▶ **Aim**
Using the data below, tally the lines that include the string "carcinoma". Only the number is wanted.

Saved data entries
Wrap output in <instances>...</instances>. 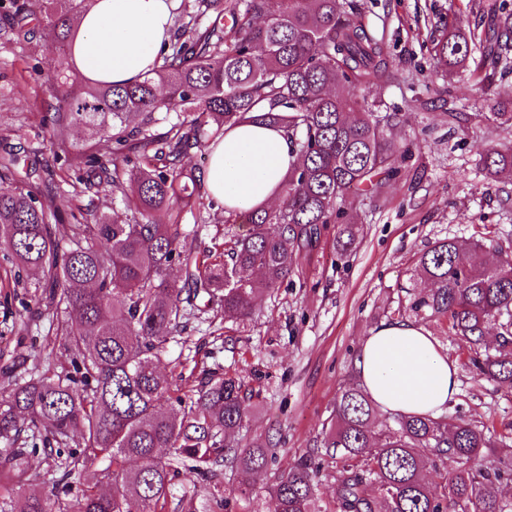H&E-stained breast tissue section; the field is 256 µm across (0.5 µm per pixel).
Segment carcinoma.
<instances>
[{
    "label": "carcinoma",
    "mask_w": 512,
    "mask_h": 512,
    "mask_svg": "<svg viewBox=\"0 0 512 512\" xmlns=\"http://www.w3.org/2000/svg\"><path fill=\"white\" fill-rule=\"evenodd\" d=\"M92 0H13L14 15L37 21L60 51V82L52 93L64 111L54 131L85 132L69 161L74 194L94 192L86 205L92 222L67 224L63 211L45 206L38 190L18 179L15 154L0 159V244L7 259L37 276V304L70 315L61 325L70 368L34 374L0 392V441L10 444L0 462V493L22 490L33 449L22 432L38 429L48 442L80 441L61 468L88 473L77 512H165L173 481L207 475L230 461L263 471L275 460L270 439L245 448L227 443L250 409L233 376L206 374L194 384L178 373L160 375L156 361L186 328L194 311L214 302L224 317L244 320L258 294L294 272L320 225L346 219L355 199L379 192L406 157L385 137L378 107L350 89L390 76L380 46L357 24L349 0H240L224 31V0H193L162 54V64L133 84L79 80L69 45L74 18ZM475 37L442 32L435 44L441 65L463 68ZM512 50V16L497 24L494 45L473 70L484 88ZM140 117L138 125L130 118ZM252 117L280 126L297 161L282 183V205L230 213L226 223L248 225L214 259L177 251L180 204L211 207L193 172L181 166L192 148L224 135V127ZM165 125L158 133L155 127ZM112 140L100 154L95 143ZM491 177L512 173V147L481 156ZM356 243L352 225L338 229L342 250ZM493 248L500 258H484ZM180 263L183 279H169ZM434 289L414 309L444 321L448 333L470 344L471 362L493 381L512 383V250L499 244L448 237L418 260ZM261 272L256 281L247 275ZM380 411L354 383L336 401L325 432L336 470V512H512L495 481L512 472V456L489 466L466 465L483 448H512L484 427L444 417L397 413L374 430ZM460 460L445 483L423 477L435 457ZM112 482V490L98 485ZM376 486L379 497L366 493ZM316 473L300 460L275 476V512H322ZM17 512H58L56 501L31 491Z\"/></svg>",
    "instance_id": "carcinoma-1"
}]
</instances>
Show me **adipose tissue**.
Returning <instances> with one entry per match:
<instances>
[{
	"instance_id": "1",
	"label": "adipose tissue",
	"mask_w": 512,
	"mask_h": 512,
	"mask_svg": "<svg viewBox=\"0 0 512 512\" xmlns=\"http://www.w3.org/2000/svg\"><path fill=\"white\" fill-rule=\"evenodd\" d=\"M176 0H93L74 25L72 57L91 81L130 84L161 64ZM203 182L224 208L269 206L296 161L284 131L248 120L225 128L208 146ZM359 380L382 411L436 415L456 391V368L421 327L384 324L362 343L355 360Z\"/></svg>"
}]
</instances>
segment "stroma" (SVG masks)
<instances>
[{"mask_svg": "<svg viewBox=\"0 0 512 512\" xmlns=\"http://www.w3.org/2000/svg\"><path fill=\"white\" fill-rule=\"evenodd\" d=\"M353 2L355 19L379 42L395 74L353 92L397 113L386 134L408 159L397 179L351 211L354 247L337 248L336 227L328 225L288 282L258 296L247 320H226L221 304H213L190 320L159 362L168 372L169 361L193 349L199 366L238 377L251 407L235 441L271 437L277 443L268 471L227 464L213 478L179 477L175 495L190 492L206 512H273L275 474L302 459L317 472L320 506L332 512L336 463L323 446L324 430L337 398L358 380L361 343L386 323L422 327L455 365L457 392L443 410L449 422L475 421L497 435L512 427V384L479 375L468 344L413 308L429 291L417 259L436 240L474 238L512 248V177L489 178L480 162L485 150L512 145V124L493 118L512 110V72L484 90L468 73L443 71L433 52L444 28L463 25L484 37L488 0ZM8 5L0 0V155L20 156L45 204L74 210L87 198L68 195L66 161L84 133L72 126L53 139L49 118L61 104L46 89L56 81L57 52L35 23L6 19ZM181 217L179 247L194 254L221 251L243 231L225 223L217 208L187 207ZM61 315L36 303L31 274H13L0 259V385L8 371L20 381L35 368L69 365L65 348L47 333ZM28 467L32 489L57 493L64 512H76L83 472L60 485L52 459L40 450Z\"/></svg>", "mask_w": 512, "mask_h": 512, "instance_id": "obj_1", "label": "stroma"}]
</instances>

▶ **The solution**
3